▶ **Work item**: Write each line out exactly, from the one containing "L1: 4.7mH (AGND, MID) -> 220uH (AGND, MID)" through the final line of the data, and keep pictures out of the copy.

──────── Study material ────────

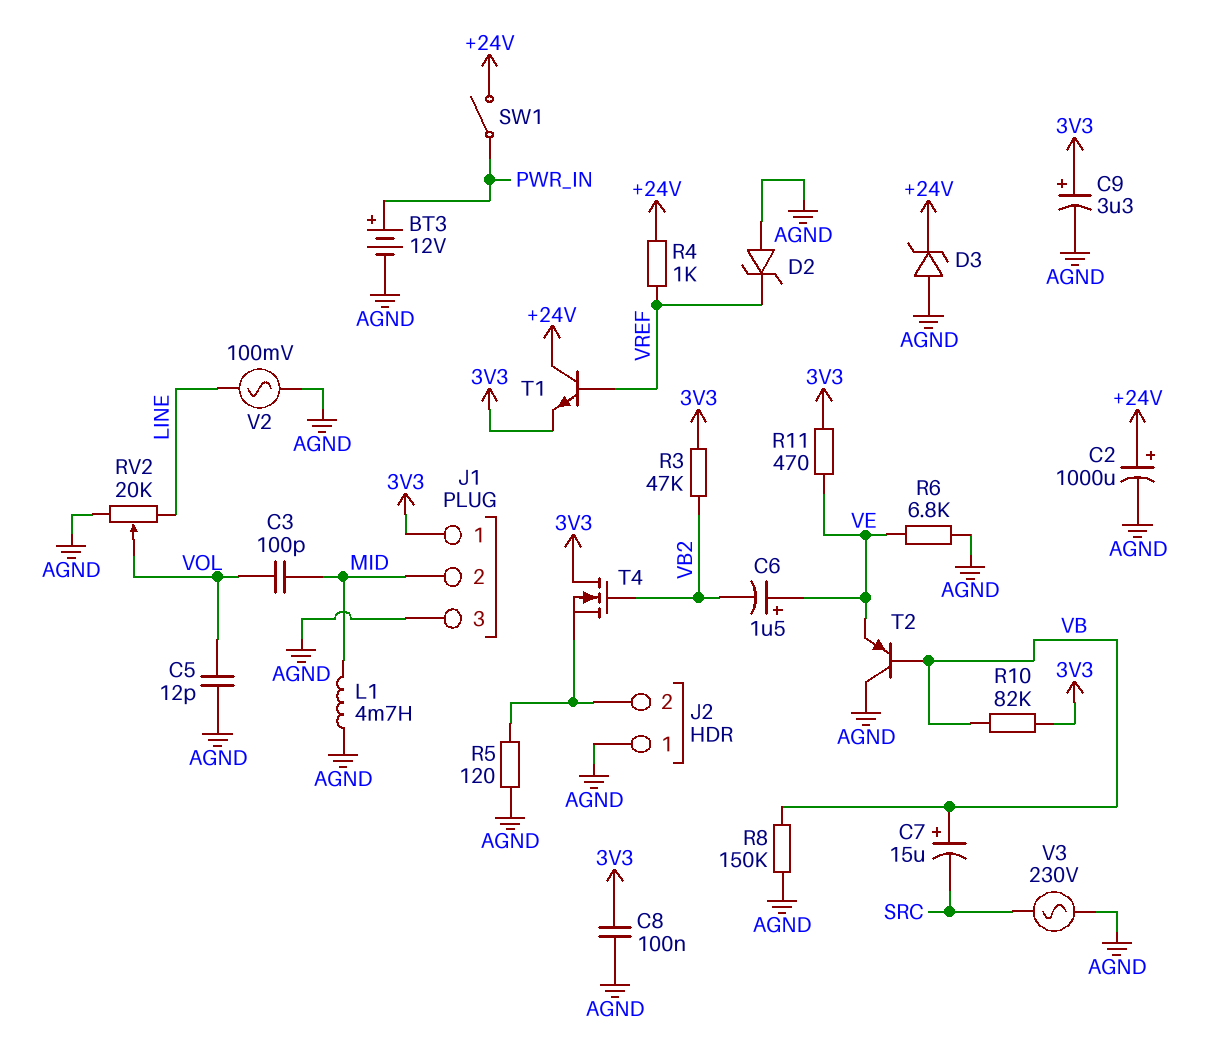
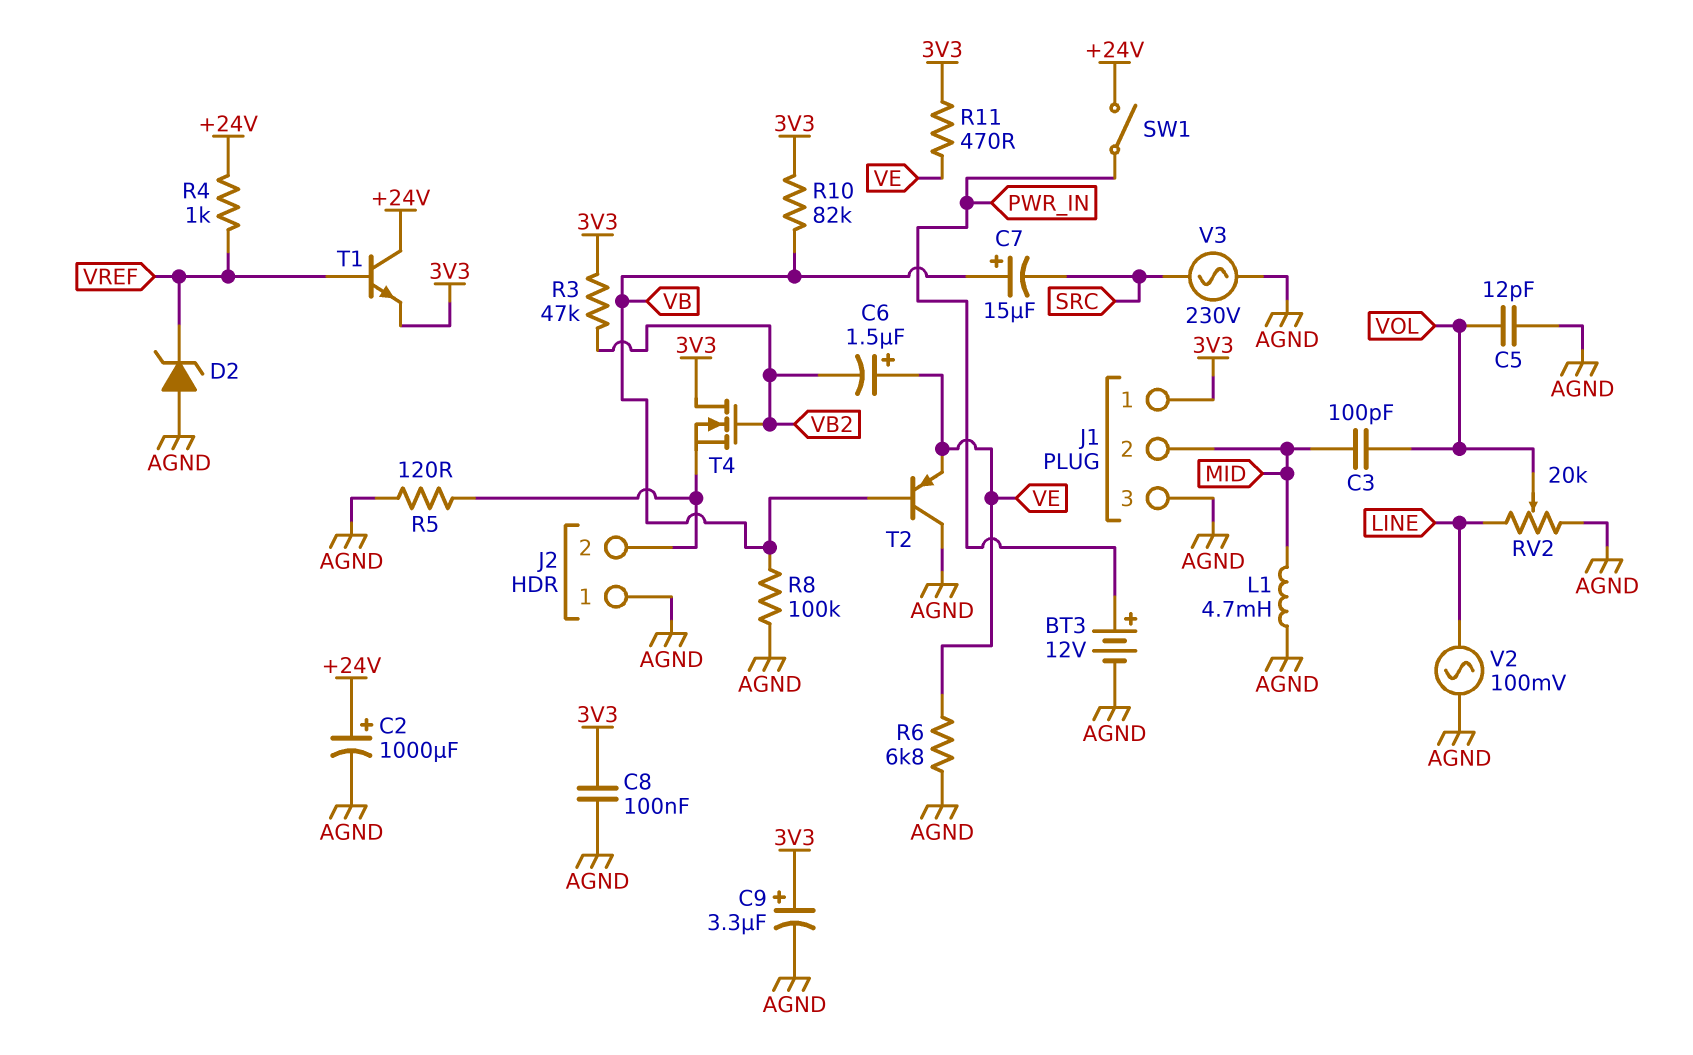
D3: zener (A AGND, K +24V) -> none
R8: 150k (AGND, VB) -> 100k (AGND, VB)

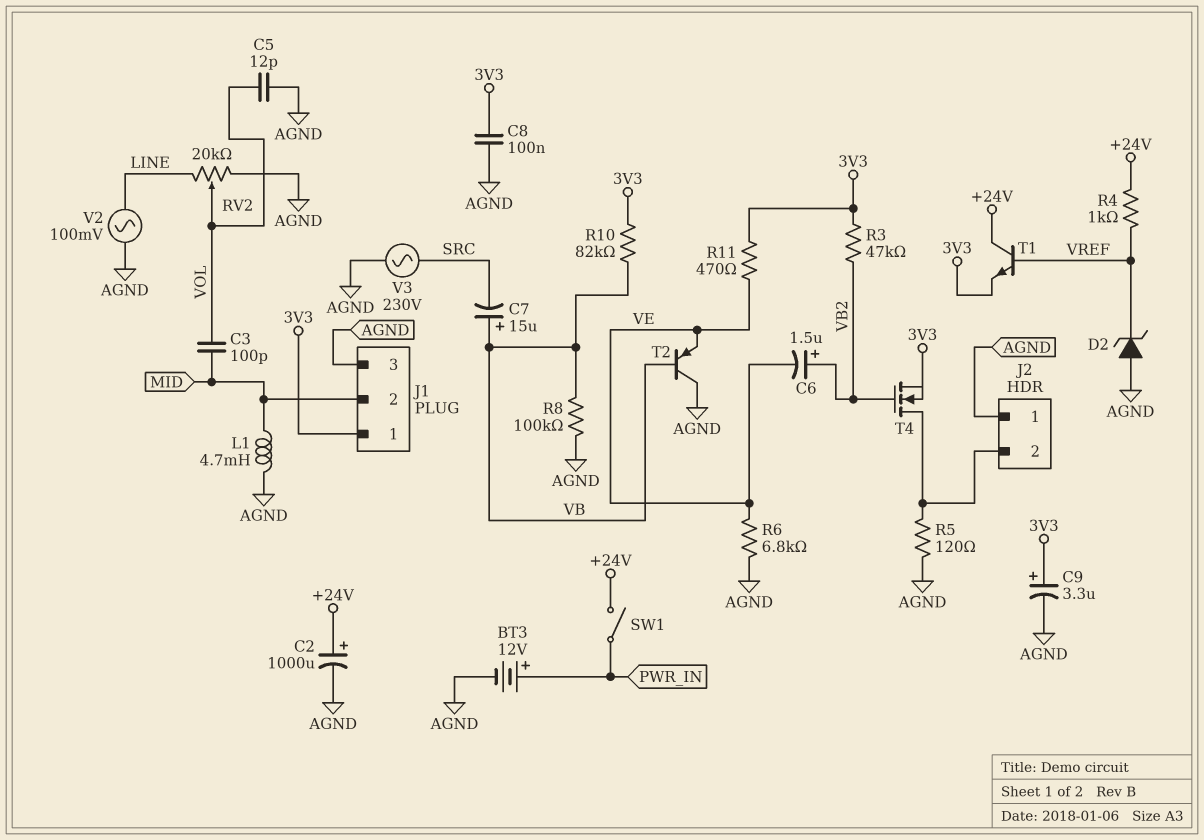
C6: 1.5uF (plus VE, minus VB2) -> 1.5uF (plus VB2, minus VE)
T4: NMOS (G VB2, D 3V3, S J2/2) -> NMOS (G VB2, D J2/2, S 3V3)

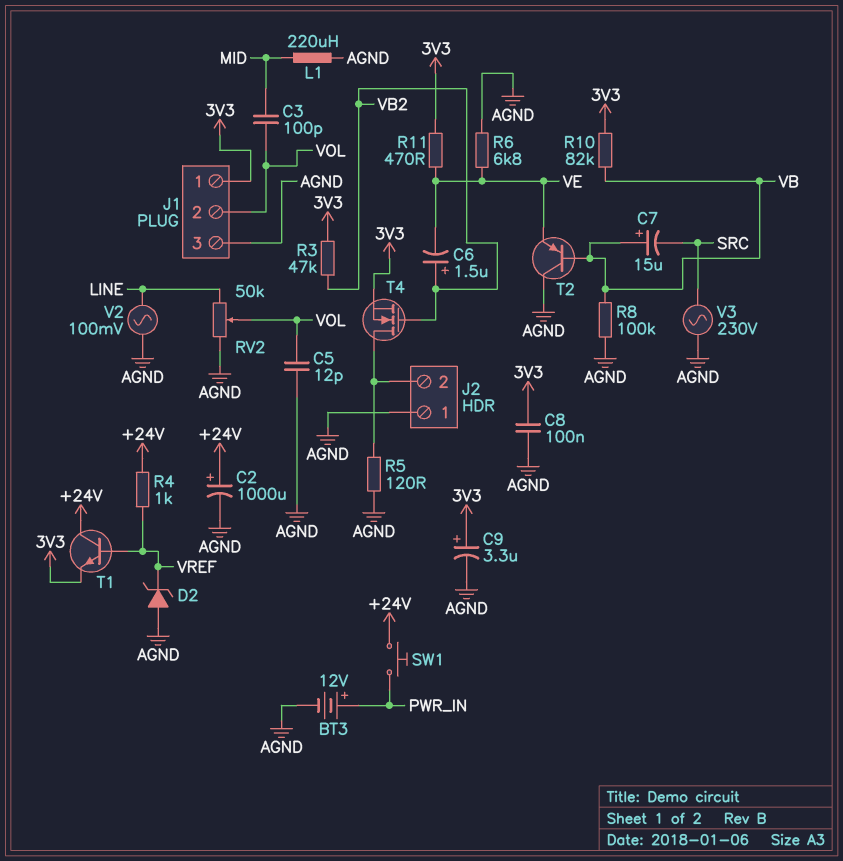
J1 pin 2: MID -> VOL
L1: 4.7mH (AGND, MID) -> 220uH (AGND, MID)
RV2: 20k (AGND, LINE, wiper VOL) -> 50k (AGND, LINE, wiper VOL)
SW1: switch (+24V, PWR_IN) -> button (+24V, PWR_IN)

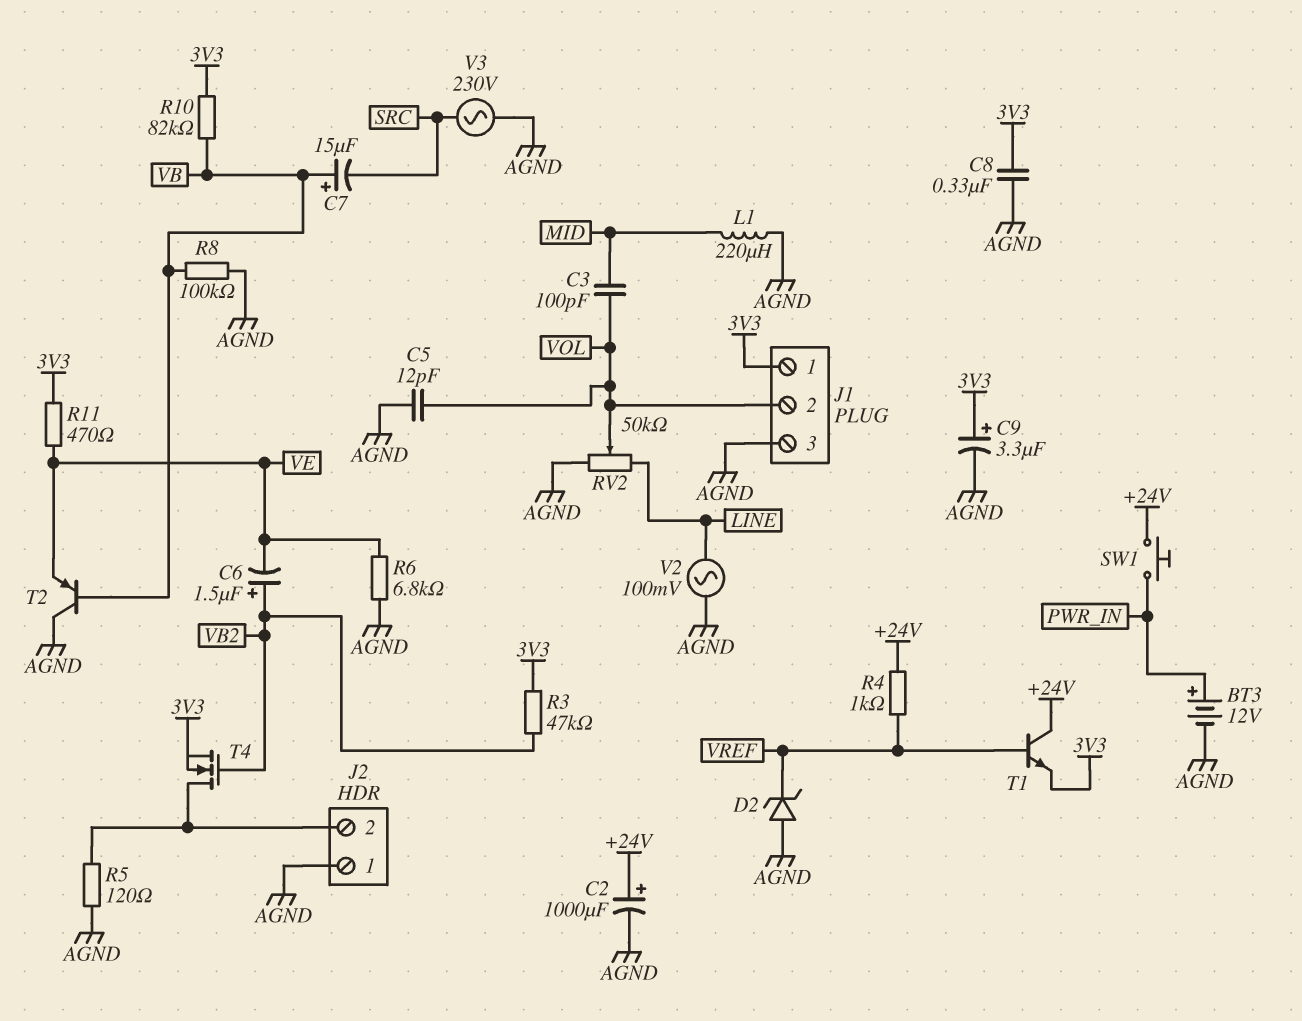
C8: 100nF (3V3, AGND) -> 330nF (3V3, AGND)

────────

▶ **Answer space**:
L1: 4.7mH (AGND, MID) -> 220uH (AGND, MID)
RV2: 20k (AGND, LINE, wiper VOL) -> 50k (AGND, LINE, wiper VOL)
SW1: switch (+24V, PWR_IN) -> button (+24V, PWR_IN)

C8: 100nF (3V3, AGND) -> 330nF (3V3, AGND)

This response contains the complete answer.